Output only the line that contains "LED1 pin GND: GND -> 3V3" and the lines after it, all verbatim, through the last one below.

Input data below:

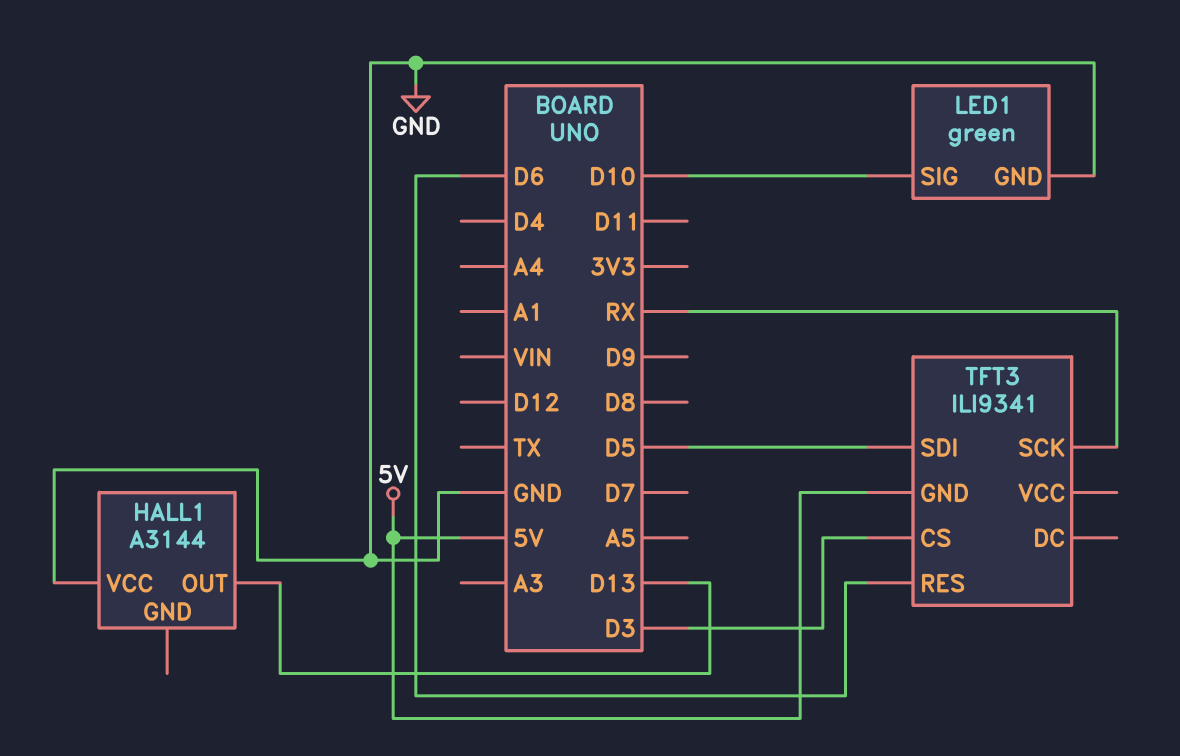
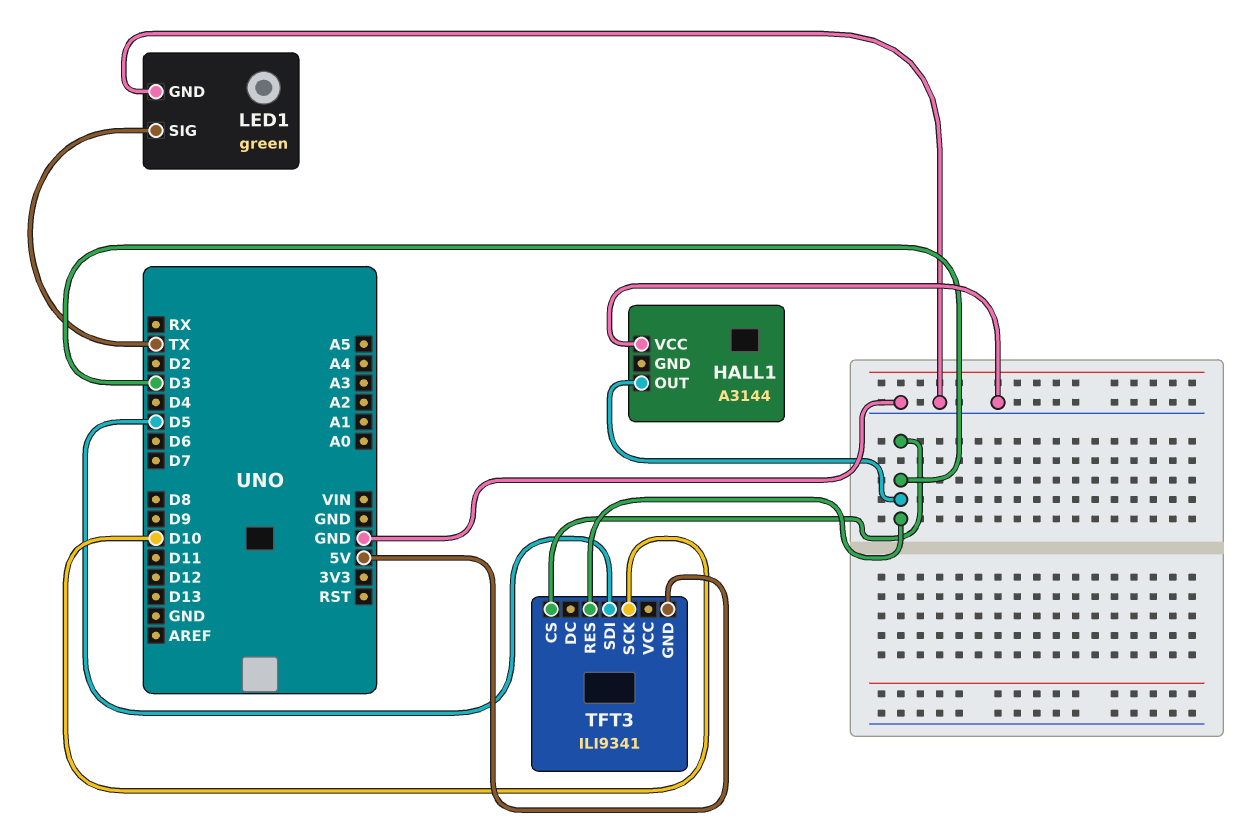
HALL1 pin OUT: D13 -> D3
LED1 pin SIG: D10 -> TX
TFT3 pin RES: D6 -> D3
TFT3 pin SCK: RX -> D10

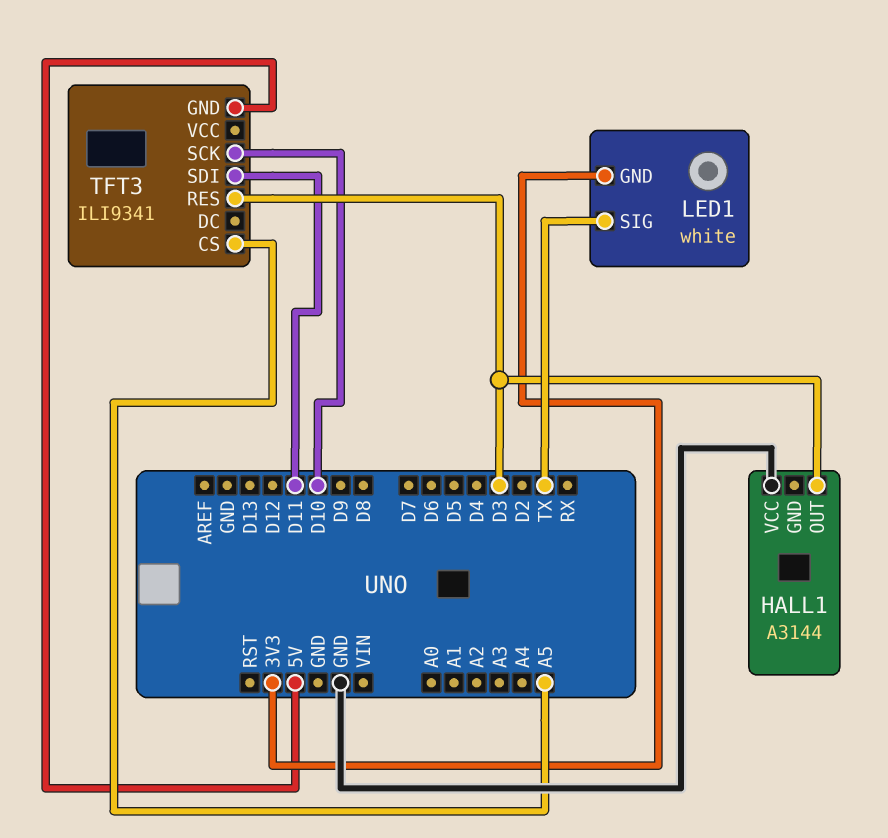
LED1: green -> white
LED1 pin GND: GND -> 3V3
TFT3 pin CS: D3 -> A5
TFT3 pin SDI: D5 -> D11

End of Input data.

- Output below -
LED1 pin GND: GND -> 3V3
TFT3 pin CS: D3 -> A5
TFT3 pin SDI: D5 -> D11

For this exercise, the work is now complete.